Extracted records
╔══

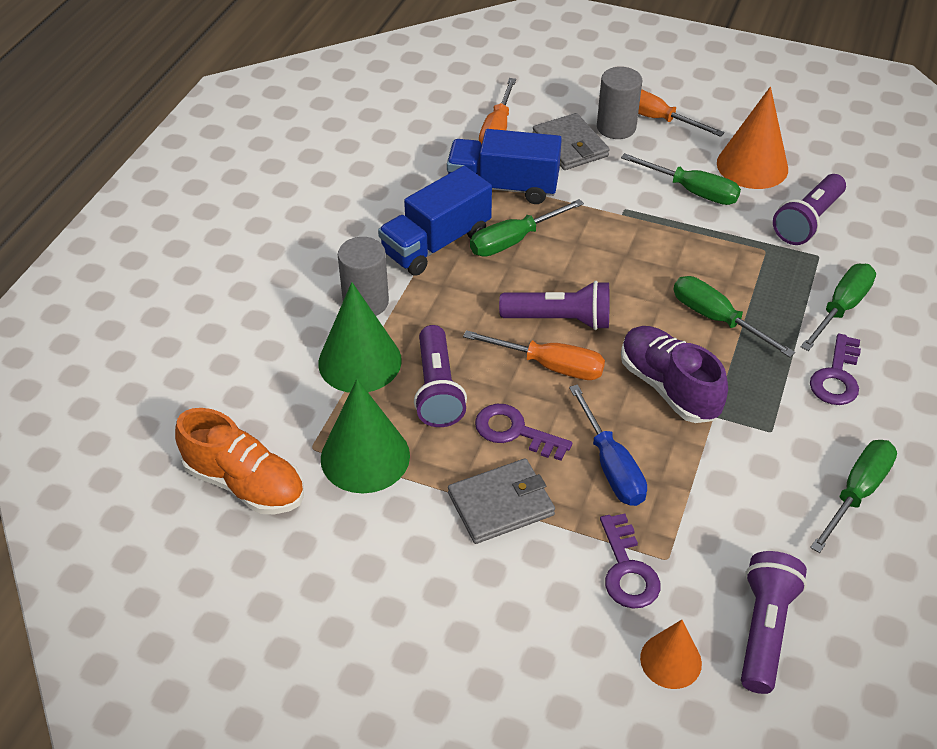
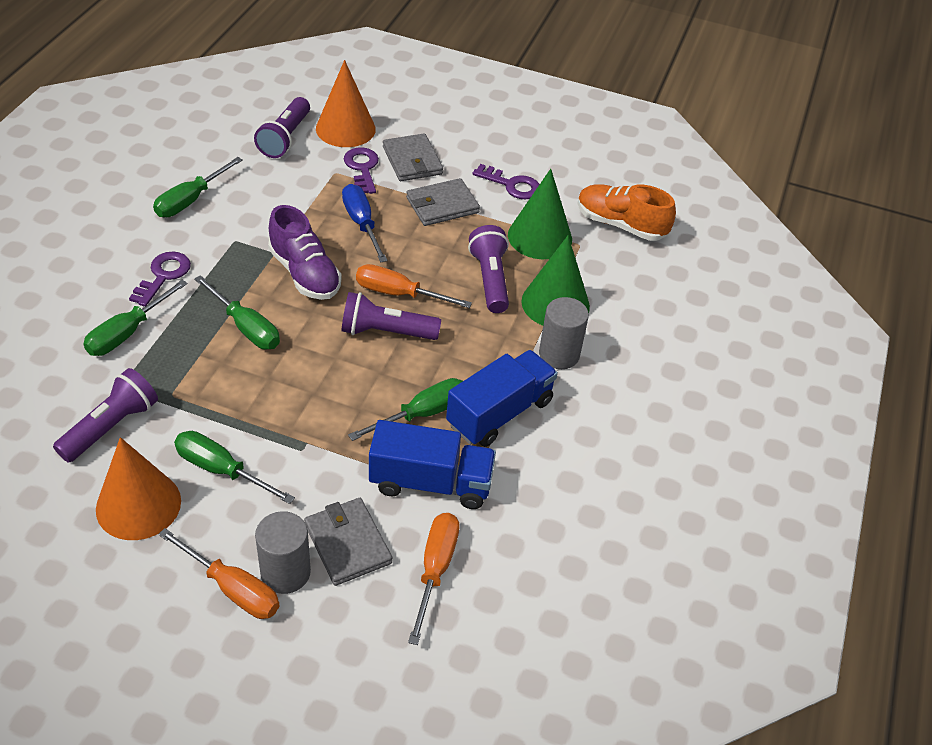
camera: 175 degrees right, 0 degrees up
(515, 432) = (430, 248): purple key -> purple key (511, 185)
(551, 591) = (412, 161): none -> grey wallet
(670, 660) = (345, 128): orange cone -> orange cone, size x1.67

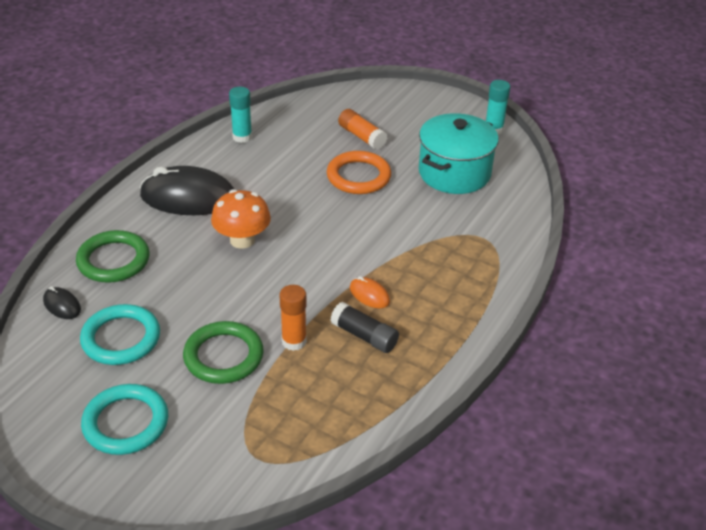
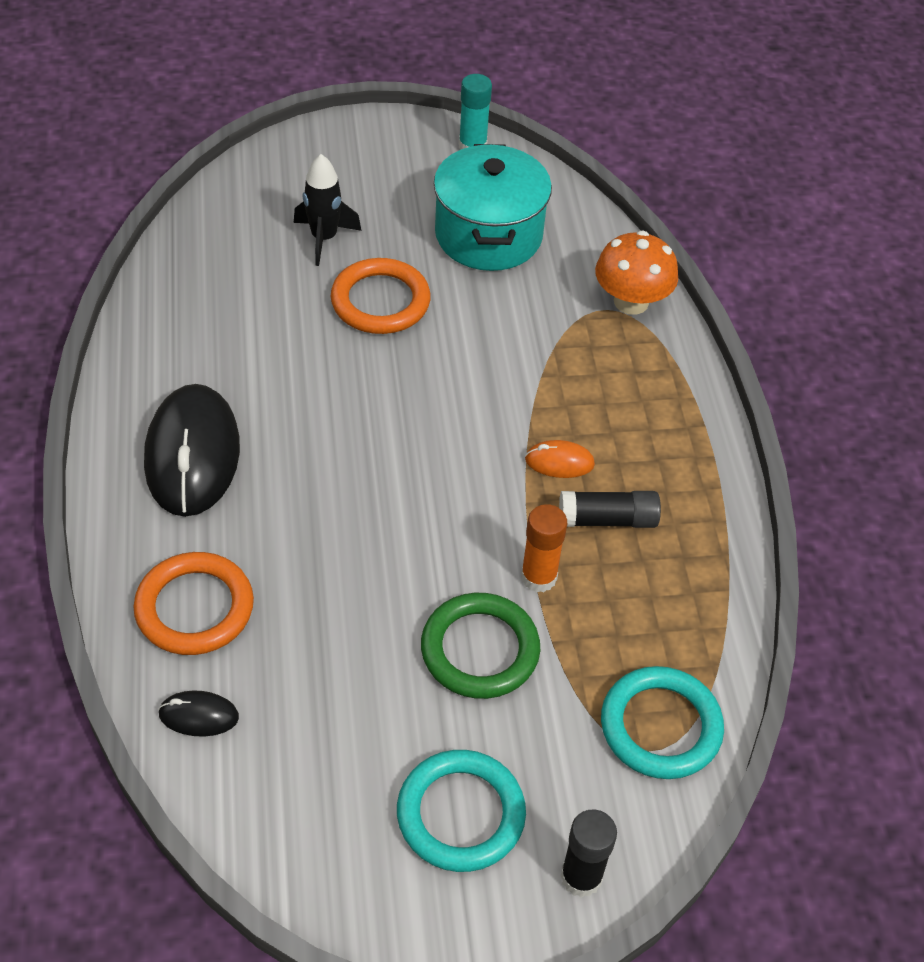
camera: 40 degrees left, 10 degrees up
(113, 260) = (194, 608): green ring -> orange ring
(121, 338) = (330, 710): turquoise ring -> turquoise ring (660, 726)
(149, 492) = (581, 877): none -> black glue stick
(188, 197) = (193, 455): black mouse -> black mouse turned 60 degrees counterclockwise
(242, 137) = (165, 321): turquoise glue stick -> none
(242, 240) = (332, 477): orange mushroom -> orange mushroom (631, 302)
(361, 136) = (324, 238): orange glue stick -> black rocket

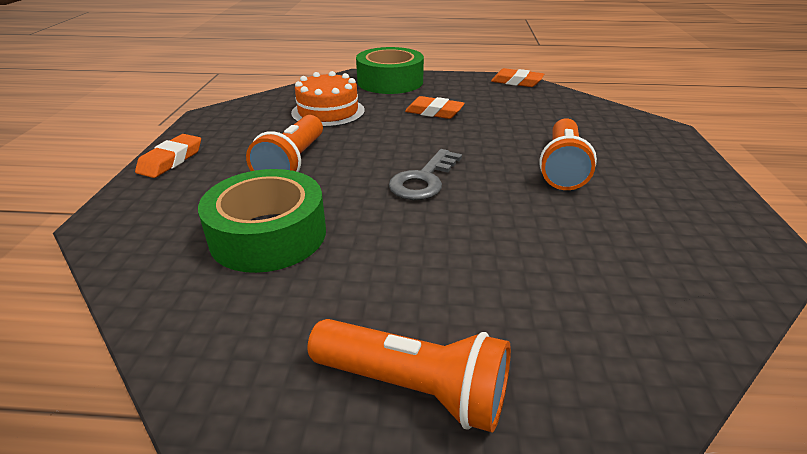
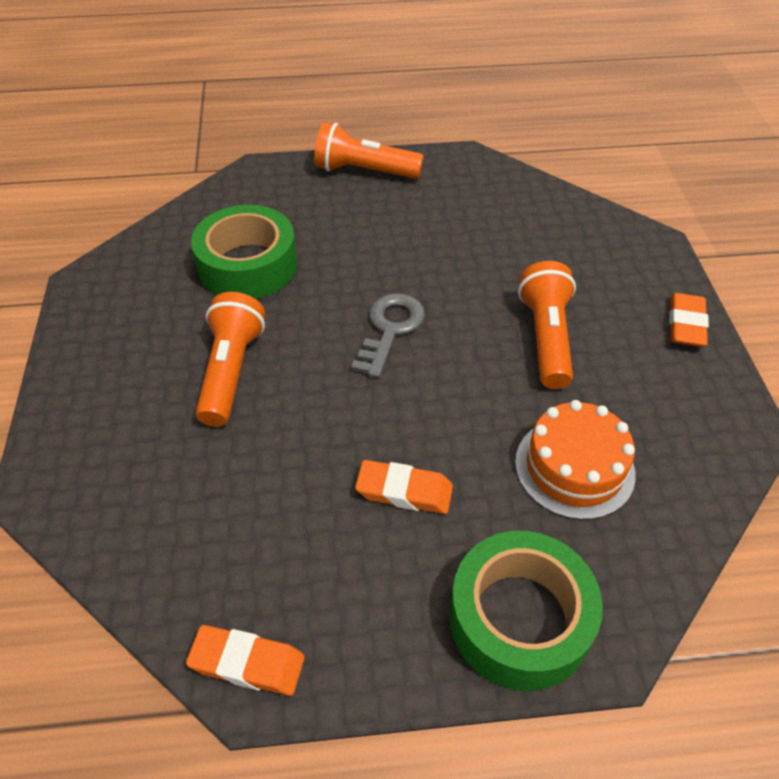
camera: 170 degrees right, 15 degrees up
(268, 234) = (506, 247): green tape -> green tape (248, 265)

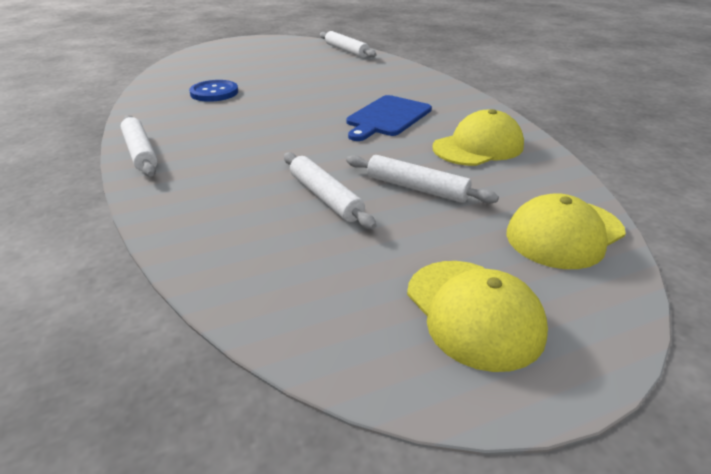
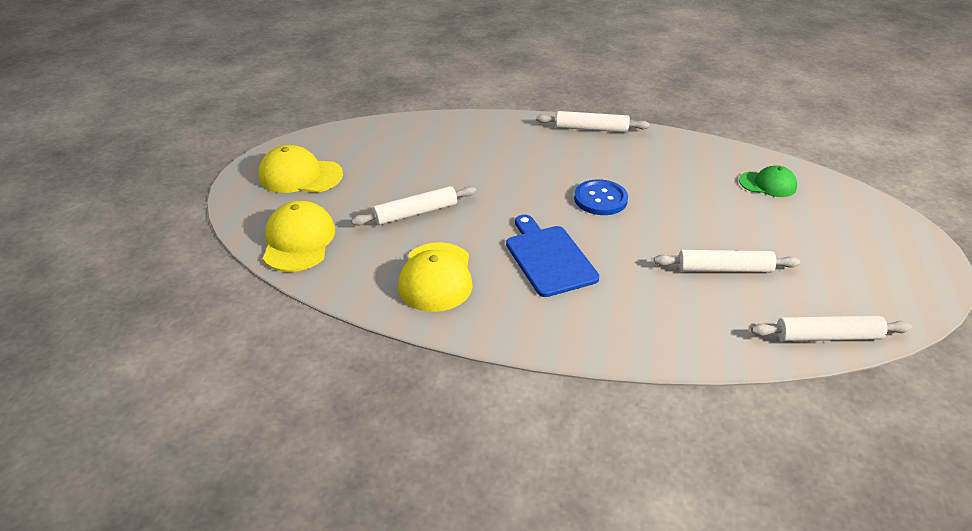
camera: 125 degrees right, 5 degrees up
(193, 77) = (768, 184): none -> green cap
(214, 92) = (705, 185): blue button -> blue button (600, 199)
(325, 197) = (449, 174): white rolling pin -> white rolling pin (724, 269)

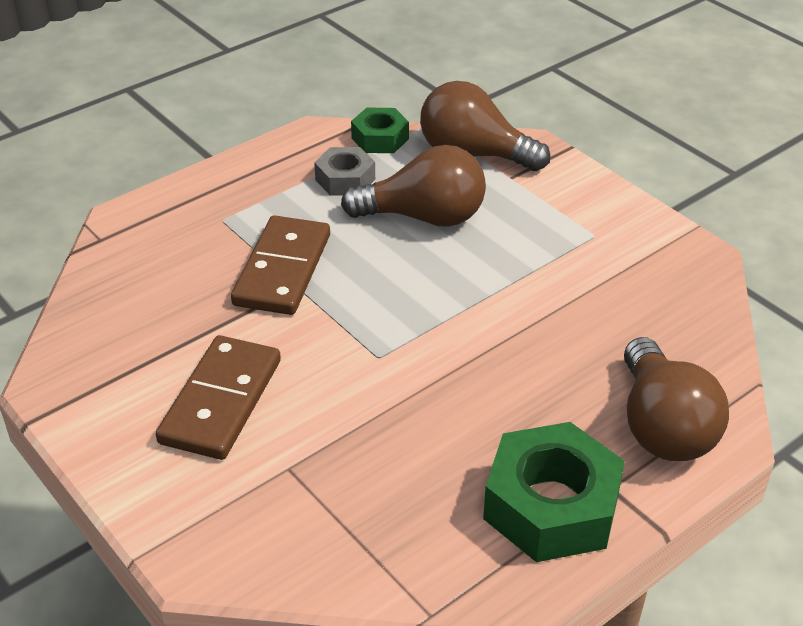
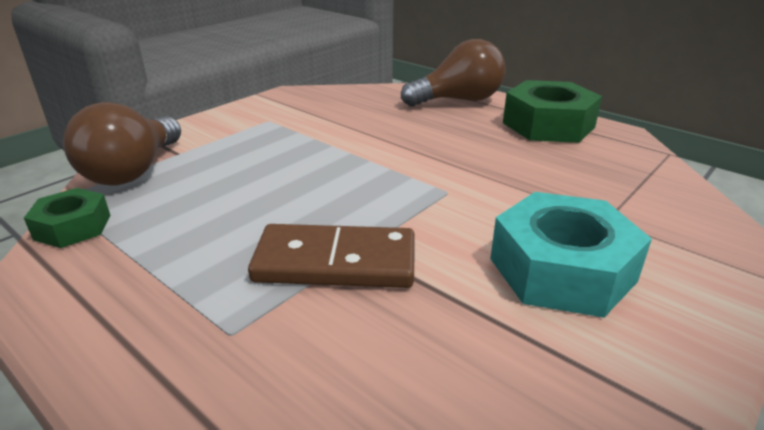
camera: 100 degrees left, 10 degrees down
(221, 401) = (561, 269): brown domino -> turquoise nut
(345, 179) = (156, 241): grey nut -> none
(424, 217) = (238, 188): brown light bulb -> none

╚══

- **TASK BRIEF**:
Your copy should consist solely of the lines from the line containing "(149, 492) = (581, 877): none" through the last line of the records above, reproduced exactly, with the pictures left out.

- **RESPONSE BELOW**:
(149, 492) = (581, 877): none -> black glue stick
(188, 197) = (193, 455): black mouse -> black mouse turned 60 degrees counterclockwise
(242, 137) = (165, 321): turquoise glue stick -> none
(242, 240) = (332, 477): orange mushroom -> orange mushroom (631, 302)
(361, 136) = (324, 238): orange glue stick -> black rocket

camera: 170 degrees right, 15 degrees up
(268, 234) = (506, 247): green tape -> green tape (248, 265)

camera: 125 degrees right, 5 degrees up
(193, 77) = (768, 184): none -> green cap
(214, 92) = (705, 185): blue button -> blue button (600, 199)
(325, 197) = (449, 174): white rolling pin -> white rolling pin (724, 269)

camera: 100 degrees left, 10 degrees down
(221, 401) = (561, 269): brown domino -> turquoise nut
(345, 179) = (156, 241): grey nut -> none
(424, 217) = (238, 188): brown light bulb -> none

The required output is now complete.